> [WHAT IS BEING ASKED] Set down a faithful copy of every record below, with no images.

[Extracted records]

Start of Block

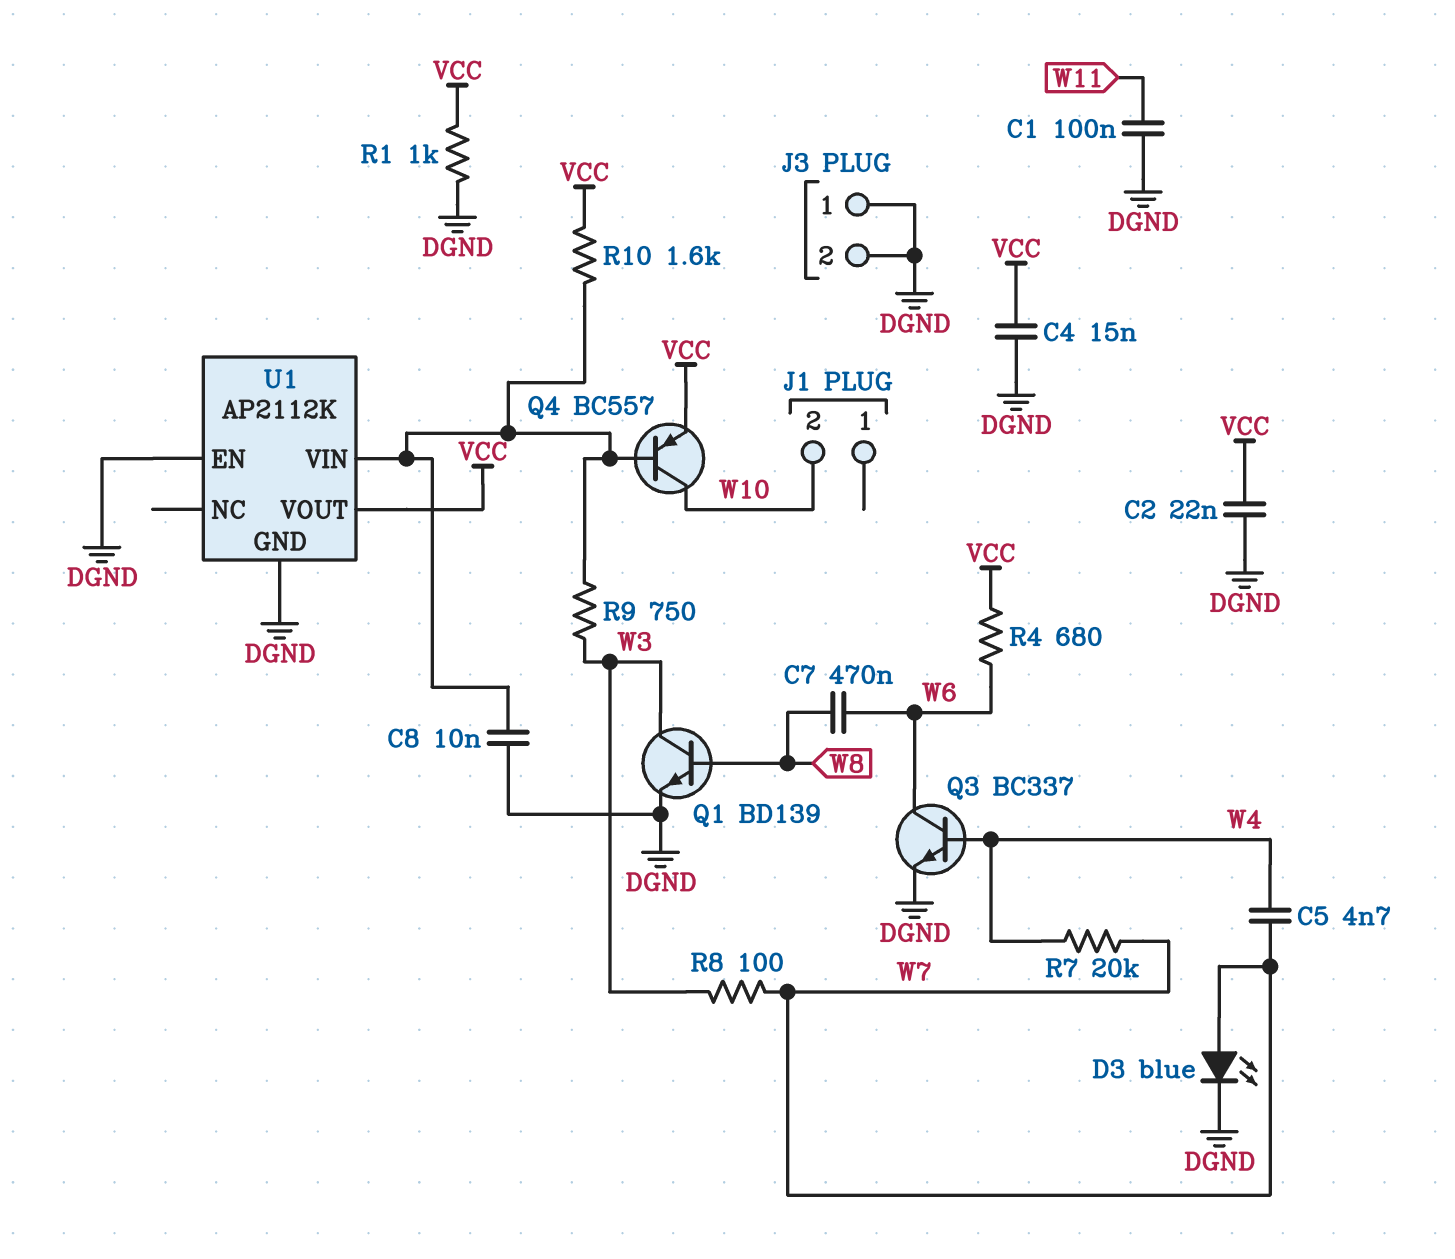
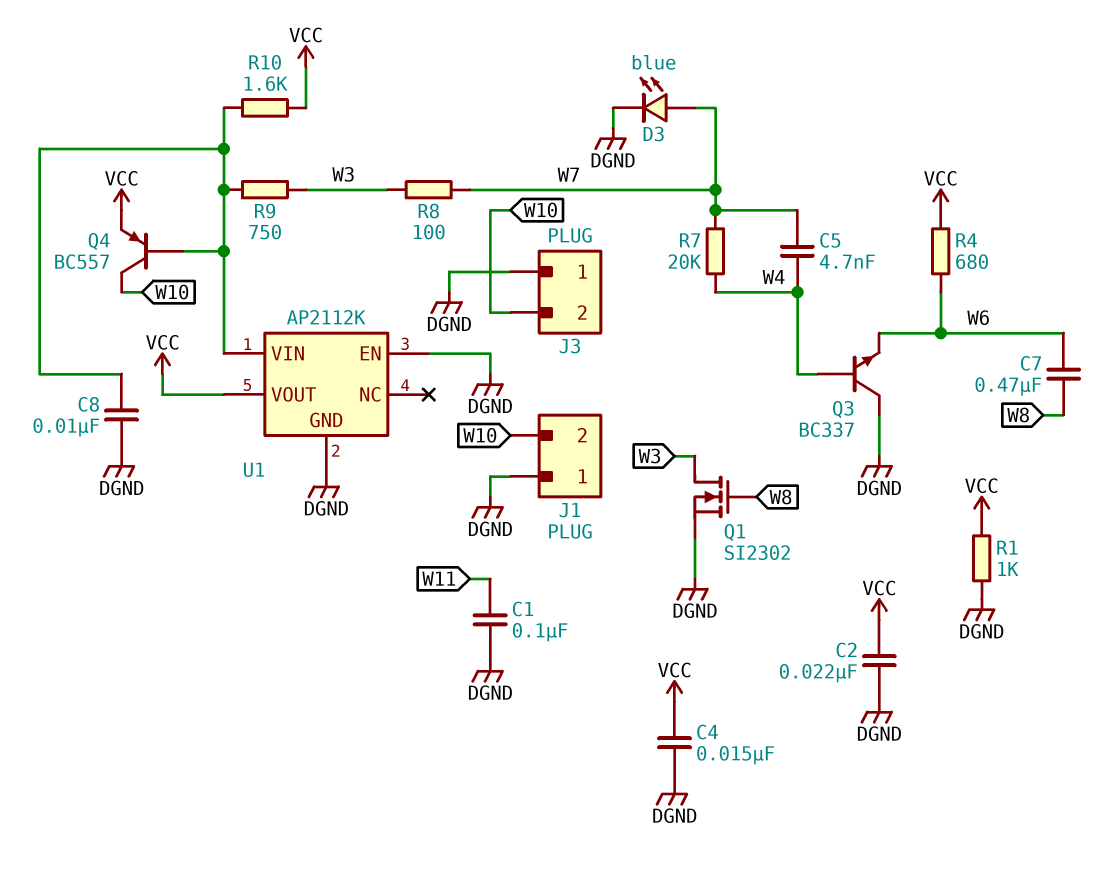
J1 pin 1: none -> DGND
J3 pin 2: DGND -> W10
Q1: NPN BD139 (B W8, C W3, E DGND) -> NMOS SI2302 (G W8, D W3, S DGND)
Q3: NPN BC337 (B W4, C W6, E DGND) -> NPN BC337 (B W4, C DGND, E W6)

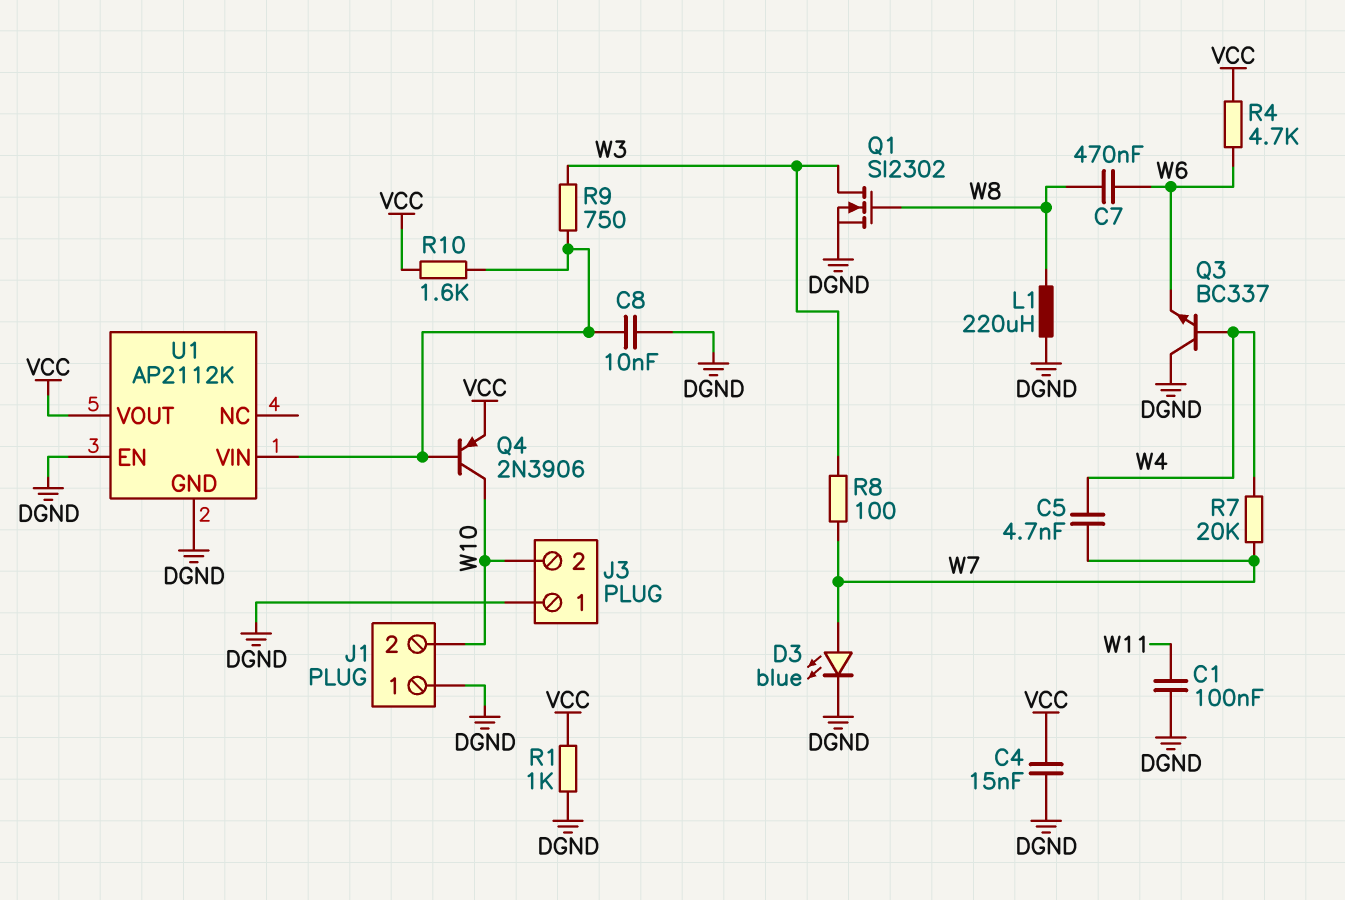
C2: 22nF (DGND, VCC) -> none
L1: none -> 220uH (DGND, W8)
Q4: PNP BC557 (B U1/VIN, C W10, E VCC) -> PNP 2N3906 (B U1/VIN, C W10, E VCC)
R4: 680 (VCC, W6) -> 4.7k (VCC, W6)

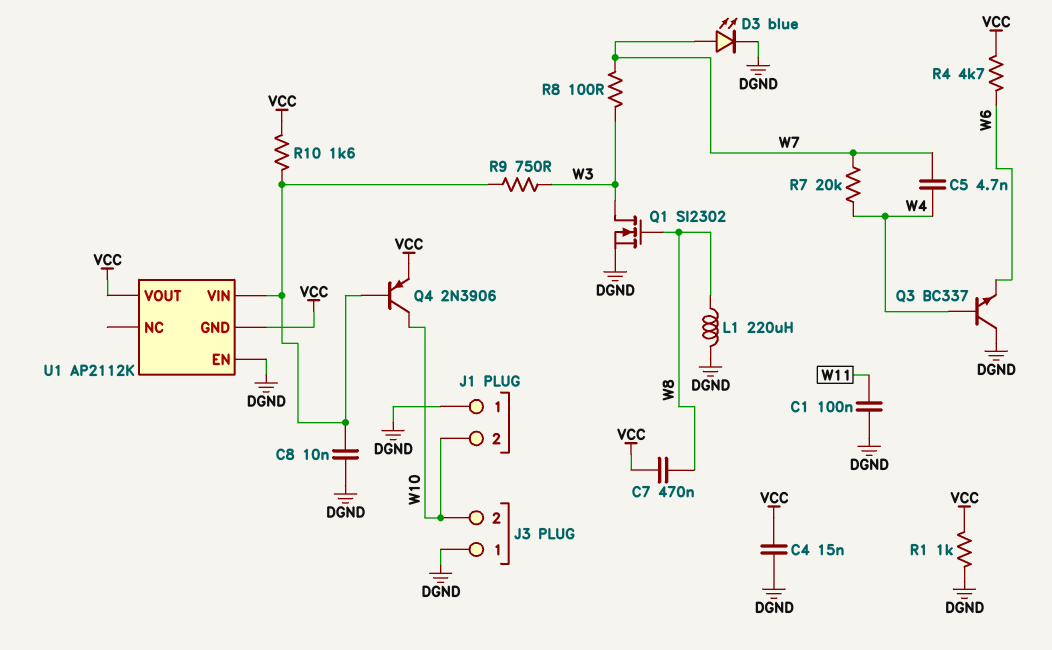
C7: 470nF (W6, W8) -> 470nF (VCC, W8)
U1 pin GND: DGND -> VCC

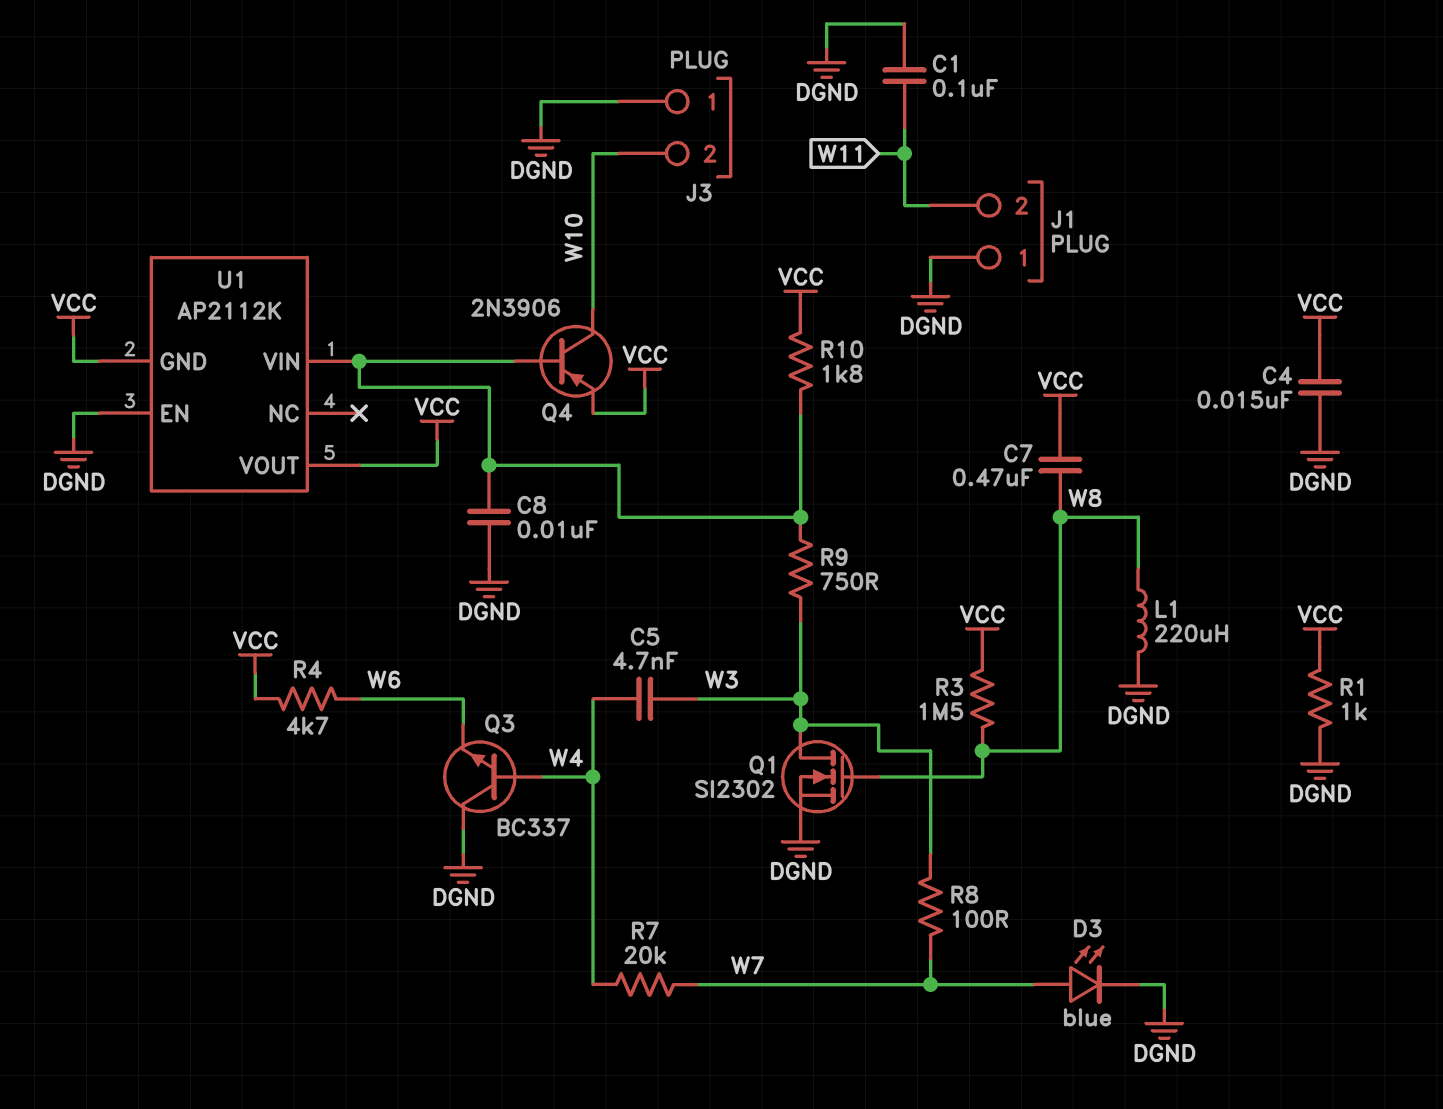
C5: 4.7nF (W4, W7) -> 4.7nF (W3, W4)
J1 pin 2: W10 -> W11
R3: none -> 1.5M (VCC, W8)
R10: 1.6k (U1/VIN, VCC) -> 1.8k (U1/VIN, VCC)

End of Block

> [ANSWER FOR THE TASK]
J1 pin 1: none -> DGND
J3 pin 2: DGND -> W10
Q1: NPN BD139 (B W8, C W3, E DGND) -> NMOS SI2302 (G W8, D W3, S DGND)
Q3: NPN BC337 (B W4, C W6, E DGND) -> NPN BC337 (B W4, C DGND, E W6)

C2: 22nF (DGND, VCC) -> none
L1: none -> 220uH (DGND, W8)
Q4: PNP BC557 (B U1/VIN, C W10, E VCC) -> PNP 2N3906 (B U1/VIN, C W10, E VCC)
R4: 680 (VCC, W6) -> 4.7k (VCC, W6)

C7: 470nF (W6, W8) -> 470nF (VCC, W8)
U1 pin GND: DGND -> VCC

C5: 4.7nF (W4, W7) -> 4.7nF (W3, W4)
J1 pin 2: W10 -> W11
R3: none -> 1.5M (VCC, W8)
R10: 1.6k (U1/VIN, VCC) -> 1.8k (U1/VIN, VCC)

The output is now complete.